Extracted entries:

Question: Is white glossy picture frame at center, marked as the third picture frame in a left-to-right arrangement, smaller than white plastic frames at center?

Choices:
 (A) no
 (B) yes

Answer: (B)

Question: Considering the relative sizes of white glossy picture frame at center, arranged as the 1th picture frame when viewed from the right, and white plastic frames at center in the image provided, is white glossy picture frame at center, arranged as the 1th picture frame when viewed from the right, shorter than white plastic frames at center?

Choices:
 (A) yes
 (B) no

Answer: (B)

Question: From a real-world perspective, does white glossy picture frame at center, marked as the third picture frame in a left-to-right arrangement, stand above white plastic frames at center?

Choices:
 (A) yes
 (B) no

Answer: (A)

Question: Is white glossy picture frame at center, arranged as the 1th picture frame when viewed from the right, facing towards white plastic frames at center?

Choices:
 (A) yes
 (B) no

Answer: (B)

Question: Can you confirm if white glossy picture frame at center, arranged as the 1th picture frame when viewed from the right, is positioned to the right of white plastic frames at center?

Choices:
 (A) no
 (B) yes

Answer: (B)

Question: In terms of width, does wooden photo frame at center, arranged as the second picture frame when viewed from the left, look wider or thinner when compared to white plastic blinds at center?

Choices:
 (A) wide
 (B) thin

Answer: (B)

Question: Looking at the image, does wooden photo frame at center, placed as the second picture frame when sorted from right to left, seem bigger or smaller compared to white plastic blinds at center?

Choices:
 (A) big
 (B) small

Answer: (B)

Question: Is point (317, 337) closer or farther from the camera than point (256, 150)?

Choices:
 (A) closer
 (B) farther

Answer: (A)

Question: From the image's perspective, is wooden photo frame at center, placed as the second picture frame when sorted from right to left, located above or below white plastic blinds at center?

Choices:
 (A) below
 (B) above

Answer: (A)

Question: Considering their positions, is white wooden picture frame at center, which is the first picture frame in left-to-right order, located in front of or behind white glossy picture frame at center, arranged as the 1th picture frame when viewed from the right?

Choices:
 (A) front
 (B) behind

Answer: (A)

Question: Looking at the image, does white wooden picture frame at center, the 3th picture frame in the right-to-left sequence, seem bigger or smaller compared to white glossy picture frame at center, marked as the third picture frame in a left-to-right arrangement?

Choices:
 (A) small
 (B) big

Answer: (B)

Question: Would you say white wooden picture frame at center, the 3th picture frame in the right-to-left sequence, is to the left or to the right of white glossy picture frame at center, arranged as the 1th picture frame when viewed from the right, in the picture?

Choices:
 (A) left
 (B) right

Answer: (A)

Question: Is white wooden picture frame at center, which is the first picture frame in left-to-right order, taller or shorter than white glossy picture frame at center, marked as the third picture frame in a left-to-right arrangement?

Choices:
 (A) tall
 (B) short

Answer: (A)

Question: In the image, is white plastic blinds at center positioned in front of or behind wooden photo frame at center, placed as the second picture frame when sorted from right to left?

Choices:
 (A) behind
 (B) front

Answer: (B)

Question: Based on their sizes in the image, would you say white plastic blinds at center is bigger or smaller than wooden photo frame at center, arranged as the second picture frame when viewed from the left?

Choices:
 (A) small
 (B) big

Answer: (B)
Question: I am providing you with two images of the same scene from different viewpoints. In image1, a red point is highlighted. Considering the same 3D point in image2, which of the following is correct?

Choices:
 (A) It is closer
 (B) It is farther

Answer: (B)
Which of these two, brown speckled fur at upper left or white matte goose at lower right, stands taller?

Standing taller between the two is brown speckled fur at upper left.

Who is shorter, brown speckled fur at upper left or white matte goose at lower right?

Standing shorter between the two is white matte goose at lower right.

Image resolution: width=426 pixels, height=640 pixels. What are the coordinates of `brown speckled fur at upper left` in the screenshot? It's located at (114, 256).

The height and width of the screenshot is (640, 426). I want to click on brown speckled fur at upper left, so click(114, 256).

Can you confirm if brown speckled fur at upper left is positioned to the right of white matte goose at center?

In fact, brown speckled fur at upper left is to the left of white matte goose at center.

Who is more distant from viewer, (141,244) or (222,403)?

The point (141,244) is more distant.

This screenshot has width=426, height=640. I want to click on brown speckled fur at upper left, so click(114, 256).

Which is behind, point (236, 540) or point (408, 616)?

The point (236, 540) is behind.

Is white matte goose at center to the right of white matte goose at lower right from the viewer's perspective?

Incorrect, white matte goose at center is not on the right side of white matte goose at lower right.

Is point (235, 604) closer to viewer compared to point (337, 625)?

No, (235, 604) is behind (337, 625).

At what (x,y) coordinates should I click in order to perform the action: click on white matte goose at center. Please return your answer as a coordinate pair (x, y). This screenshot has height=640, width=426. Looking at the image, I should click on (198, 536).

Exercise prompt: Quote the data above verbatim, line for line.

Output below:
Question: Is white glossy picture frame at center, marked as the third picture frame in a left-to-right arrangement, smaller than white plastic frames at center?

Choices:
 (A) no
 (B) yes

Answer: (B)

Question: Considering the relative sizes of white glossy picture frame at center, arranged as the 1th picture frame when viewed from the right, and white plastic frames at center in the image provided, is white glossy picture frame at center, arranged as the 1th picture frame when viewed from the right, shorter than white plastic frames at center?

Choices:
 (A) yes
 (B) no

Answer: (B)

Question: From a real-world perspective, does white glossy picture frame at center, marked as the third picture frame in a left-to-right arrangement, stand above white plastic frames at center?

Choices:
 (A) yes
 (B) no

Answer: (A)

Question: Is white glossy picture frame at center, arranged as the 1th picture frame when viewed from the right, facing towards white plastic frames at center?

Choices:
 (A) yes
 (B) no

Answer: (B)

Question: Can you confirm if white glossy picture frame at center, arranged as the 1th picture frame when viewed from the right, is positioned to the right of white plastic frames at center?

Choices:
 (A) no
 (B) yes

Answer: (B)

Question: In terms of width, does wooden photo frame at center, arranged as the second picture frame when viewed from the left, look wider or thinner when compared to white plastic blinds at center?

Choices:
 (A) wide
 (B) thin

Answer: (B)

Question: Looking at the image, does wooden photo frame at center, placed as the second picture frame when sorted from right to left, seem bigger or smaller compared to white plastic blinds at center?

Choices:
 (A) big
 (B) small

Answer: (B)

Question: Is point (317, 337) closer or farther from the camera than point (256, 150)?

Choices:
 (A) closer
 (B) farther

Answer: (A)

Question: From the image's perspective, is wooden photo frame at center, placed as the second picture frame when sorted from right to left, located above or below white plastic blinds at center?

Choices:
 (A) below
 (B) above

Answer: (A)

Question: Considering their positions, is white wooden picture frame at center, which is the first picture frame in left-to-right order, located in front of or behind white glossy picture frame at center, arranged as the 1th picture frame when viewed from the right?

Choices:
 (A) front
 (B) behind

Answer: (A)

Question: Looking at the image, does white wooden picture frame at center, the 3th picture frame in the right-to-left sequence, seem bigger or smaller compared to white glossy picture frame at center, marked as the third picture frame in a left-to-right arrangement?

Choices:
 (A) small
 (B) big

Answer: (B)

Question: Would you say white wooden picture frame at center, the 3th picture frame in the right-to-left sequence, is to the left or to the right of white glossy picture frame at center, arranged as the 1th picture frame when viewed from the right, in the picture?

Choices:
 (A) left
 (B) right

Answer: (A)

Question: Is white wooden picture frame at center, which is the first picture frame in left-to-right order, taller or shorter than white glossy picture frame at center, marked as the third picture frame in a left-to-right arrangement?

Choices:
 (A) tall
 (B) short

Answer: (A)

Question: In the image, is white plastic blinds at center positioned in front of or behind wooden photo frame at center, placed as the second picture frame when sorted from right to left?

Choices:
 (A) behind
 (B) front

Answer: (B)

Question: Based on their sizes in the image, would you say white plastic blinds at center is bigger or smaller than wooden photo frame at center, arranged as the second picture frame when viewed from the left?

Choices:
 (A) small
 (B) big

Answer: (B)
Question: I am providing you with two images of the same scene from different viewpoints. In image1, a red point is highlighted. Considering the same 3D point in image2, which of the following is correct?

Choices:
 (A) It is closer
 (B) It is farther

Answer: (B)
Which of these two, brown speckled fur at upper left or white matte goose at lower right, stands taller?

Standing taller between the two is brown speckled fur at upper left.

Who is shorter, brown speckled fur at upper left or white matte goose at lower right?

Standing shorter between the two is white matte goose at lower right.

Image resolution: width=426 pixels, height=640 pixels. What are the coordinates of `brown speckled fur at upper left` in the screenshot? It's located at (114, 256).

The height and width of the screenshot is (640, 426). I want to click on brown speckled fur at upper left, so click(114, 256).

Can you confirm if brown speckled fur at upper left is positioned to the right of white matte goose at center?

In fact, brown speckled fur at upper left is to the left of white matte goose at center.

Who is more distant from viewer, (141,244) or (222,403)?

The point (141,244) is more distant.

This screenshot has width=426, height=640. I want to click on brown speckled fur at upper left, so click(114, 256).

Which is behind, point (236, 540) or point (408, 616)?

The point (236, 540) is behind.

Is white matte goose at center to the right of white matte goose at lower right from the viewer's perspective?

Incorrect, white matte goose at center is not on the right side of white matte goose at lower right.

Is point (235, 604) closer to viewer compared to point (337, 625)?

No, (235, 604) is behind (337, 625).

At what (x,y) coordinates should I click in order to perform the action: click on white matte goose at center. Please return your answer as a coordinate pair (x, y). This screenshot has height=640, width=426. Looking at the image, I should click on (198, 536).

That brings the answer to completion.